SUPPLIED ENTRIES:
┌──

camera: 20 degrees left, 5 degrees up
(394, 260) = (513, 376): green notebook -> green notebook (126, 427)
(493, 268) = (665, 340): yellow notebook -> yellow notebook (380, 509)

└──
┌──

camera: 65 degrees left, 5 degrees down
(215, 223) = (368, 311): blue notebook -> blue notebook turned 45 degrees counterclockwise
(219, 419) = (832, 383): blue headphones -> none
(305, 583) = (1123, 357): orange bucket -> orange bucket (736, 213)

└──

WHAT THIS TASK INVOLVES: Out of the entries above, write out only the lines between the line holding "camera: 20 degrees left, 5 degrees up" and the line holding "(493, 268) = (665, 340): yellow", inclusive, each exactly as given.

TASK ANSWER:
camera: 20 degrees left, 5 degrees up
(394, 260) = (513, 376): green notebook -> green notebook (126, 427)
(493, 268) = (665, 340): yellow notebook -> yellow notebook (380, 509)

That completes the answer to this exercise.